◆ Work request ◆
The records that follow are to be repeated exactly, without any pictures.

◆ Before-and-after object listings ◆
-- -- --

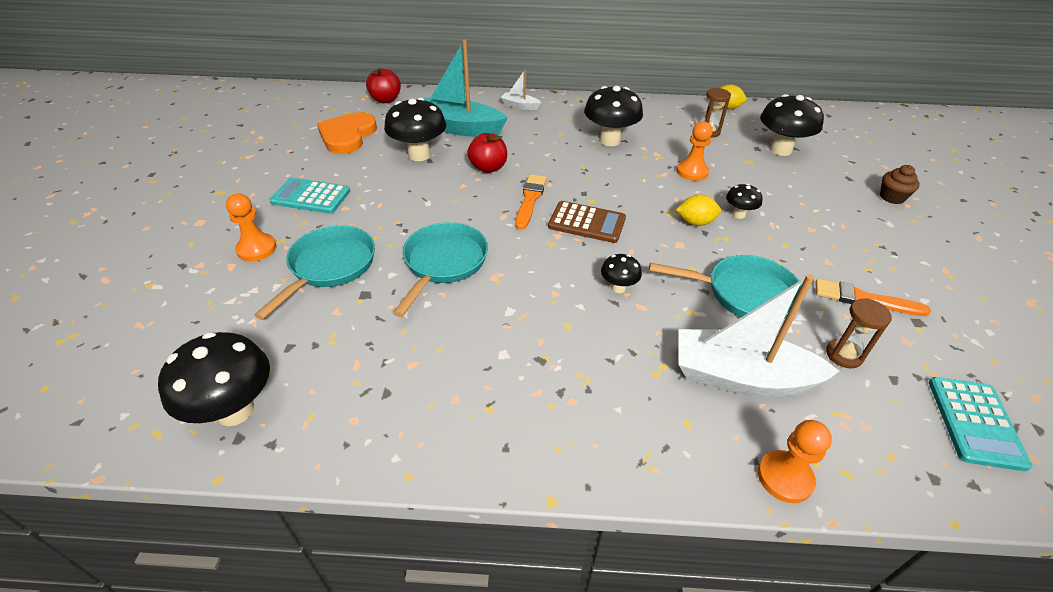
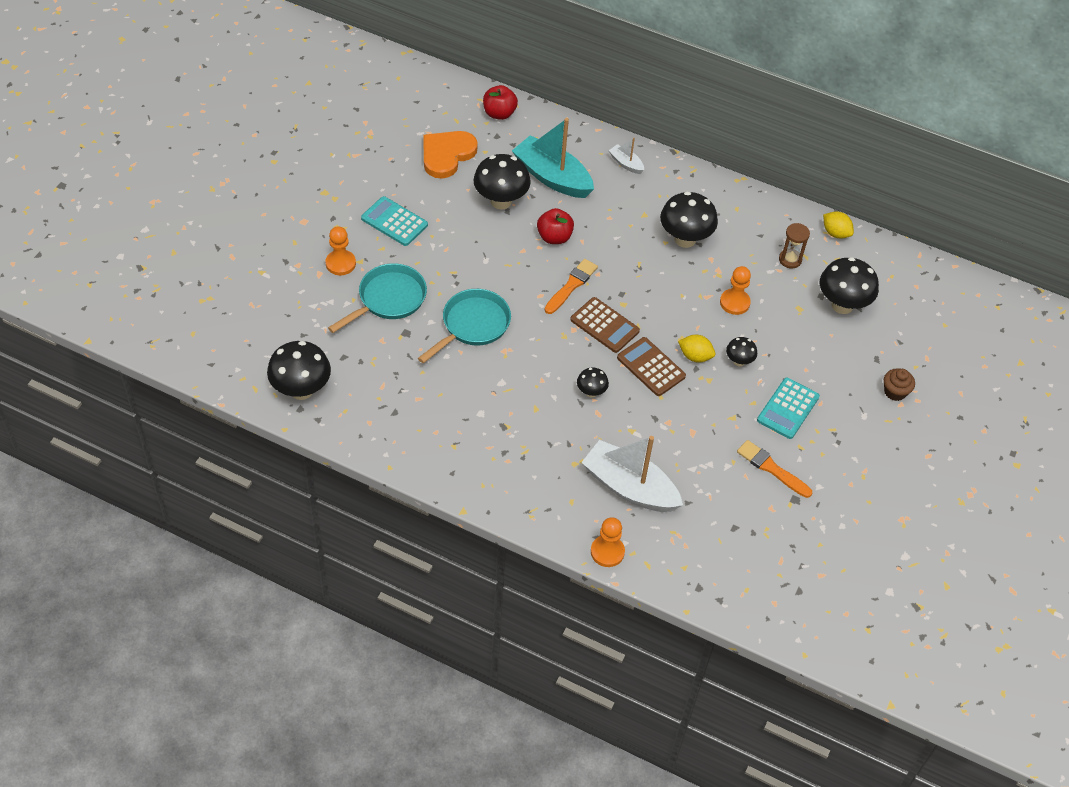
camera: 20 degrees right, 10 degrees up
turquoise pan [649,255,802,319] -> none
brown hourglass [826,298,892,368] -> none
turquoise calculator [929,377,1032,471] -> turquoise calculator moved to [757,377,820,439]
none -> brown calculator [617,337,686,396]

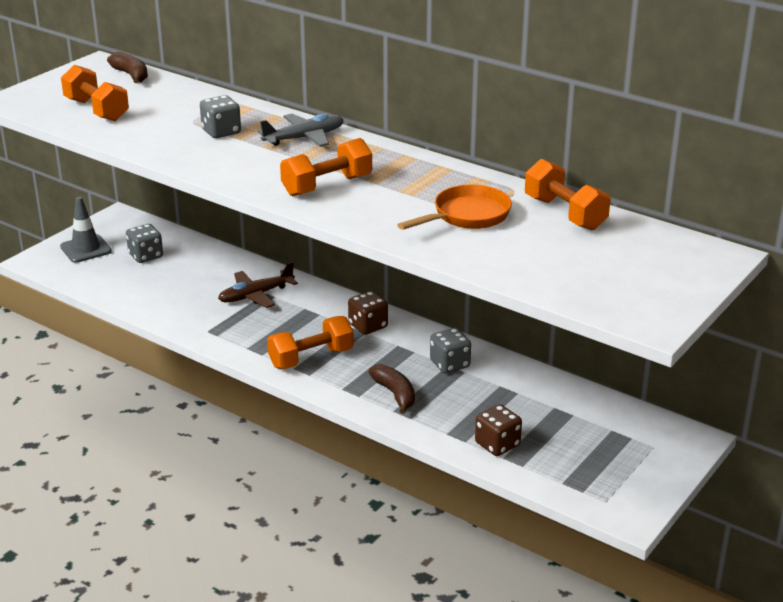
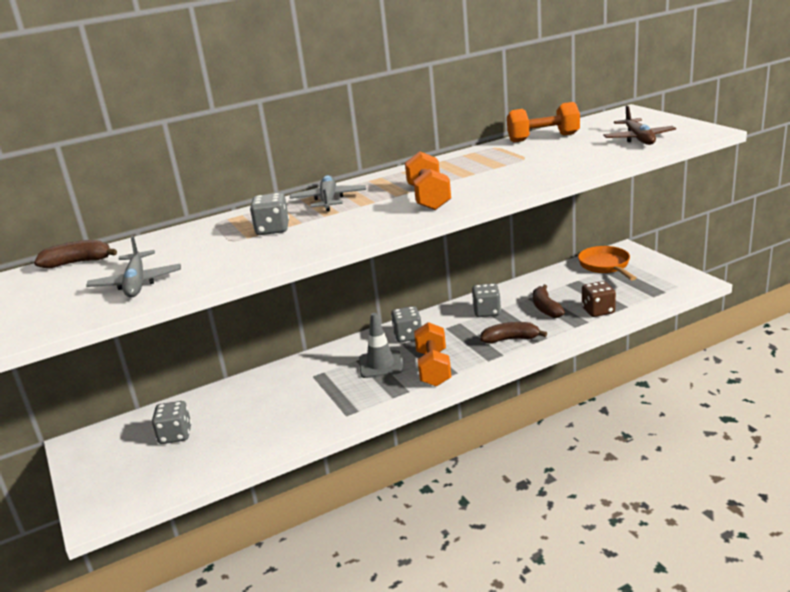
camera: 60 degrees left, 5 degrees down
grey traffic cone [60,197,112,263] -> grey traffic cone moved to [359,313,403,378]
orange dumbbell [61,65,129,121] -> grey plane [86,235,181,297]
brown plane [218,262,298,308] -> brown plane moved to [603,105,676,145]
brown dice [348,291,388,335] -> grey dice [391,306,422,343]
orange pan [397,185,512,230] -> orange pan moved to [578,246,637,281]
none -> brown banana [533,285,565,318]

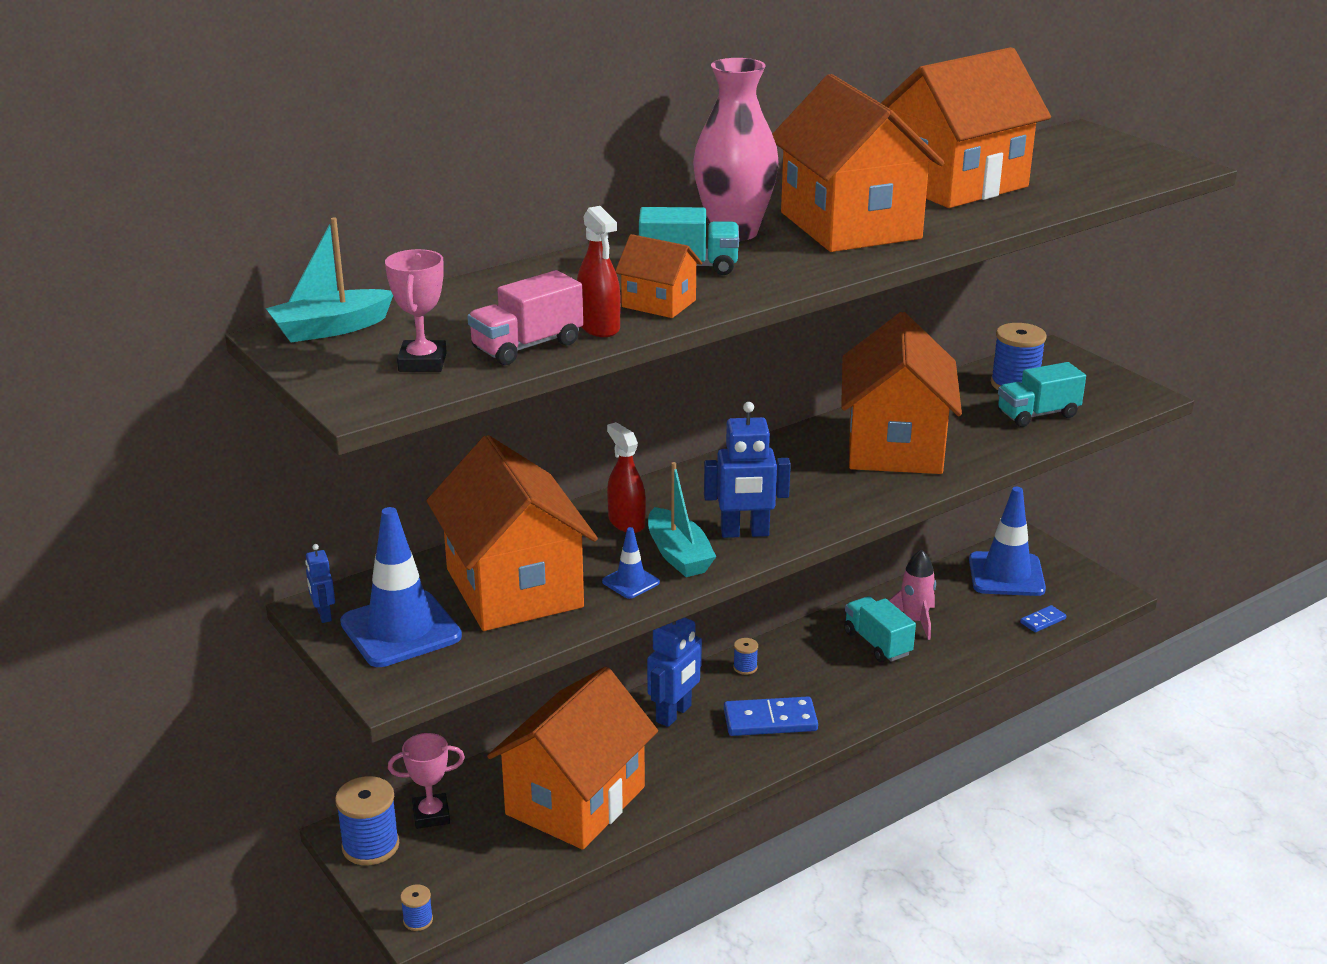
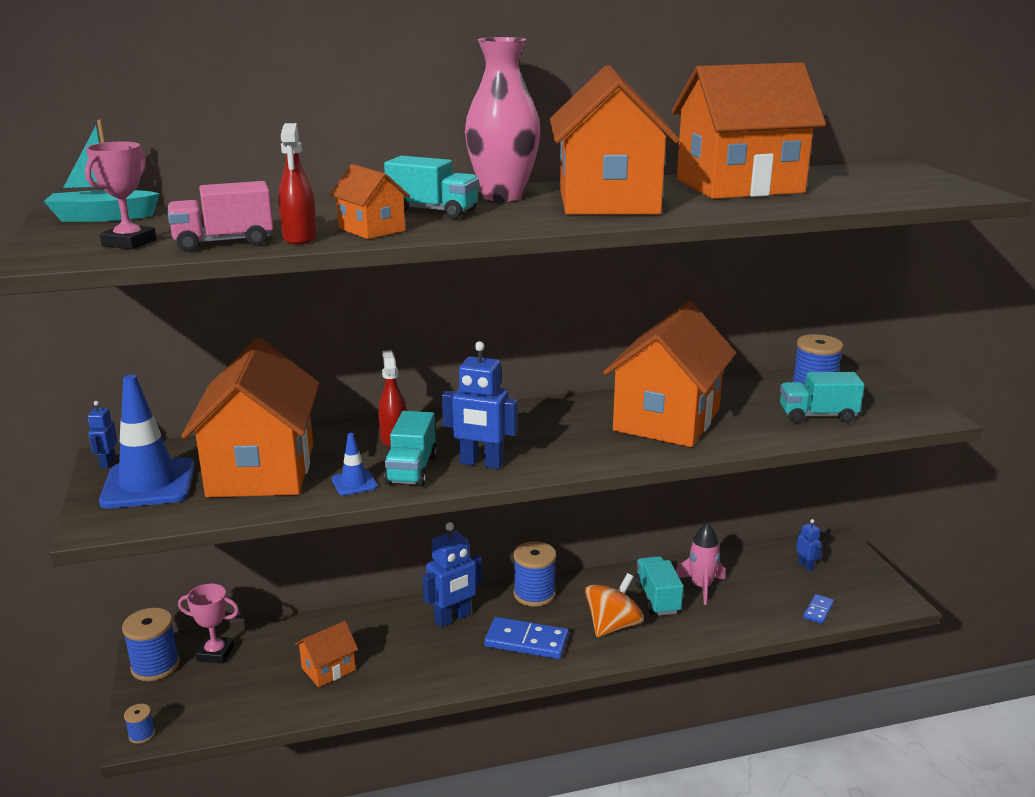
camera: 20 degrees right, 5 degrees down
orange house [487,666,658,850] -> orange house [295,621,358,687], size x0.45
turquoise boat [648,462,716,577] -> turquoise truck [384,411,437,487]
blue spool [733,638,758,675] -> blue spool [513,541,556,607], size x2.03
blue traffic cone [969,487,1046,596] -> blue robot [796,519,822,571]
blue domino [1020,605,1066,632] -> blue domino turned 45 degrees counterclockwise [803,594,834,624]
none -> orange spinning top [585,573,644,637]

-- -- --

◆ Solved exercise ◆
camera: 20 degrees right, 10 degrees up
turquoise pan [649,255,802,319] -> none
brown hourglass [826,298,892,368] -> none
turquoise calculator [929,377,1032,471] -> turquoise calculator moved to [757,377,820,439]
none -> brown calculator [617,337,686,396]

camera: 60 degrees left, 5 degrees down
grey traffic cone [60,197,112,263] -> grey traffic cone moved to [359,313,403,378]
orange dumbbell [61,65,129,121] -> grey plane [86,235,181,297]
brown plane [218,262,298,308] -> brown plane moved to [603,105,676,145]
brown dice [348,291,388,335] -> grey dice [391,306,422,343]
orange pan [397,185,512,230] -> orange pan moved to [578,246,637,281]
none -> brown banana [533,285,565,318]

camera: 20 degrees right, 5 degrees down
orange house [487,666,658,850] -> orange house [295,621,358,687], size x0.45
turquoise boat [648,462,716,577] -> turquoise truck [384,411,437,487]
blue spool [733,638,758,675] -> blue spool [513,541,556,607], size x2.03
blue traffic cone [969,487,1046,596] -> blue robot [796,519,822,571]
blue domino [1020,605,1066,632] -> blue domino turned 45 degrees counterclockwise [803,594,834,624]
none -> orange spinning top [585,573,644,637]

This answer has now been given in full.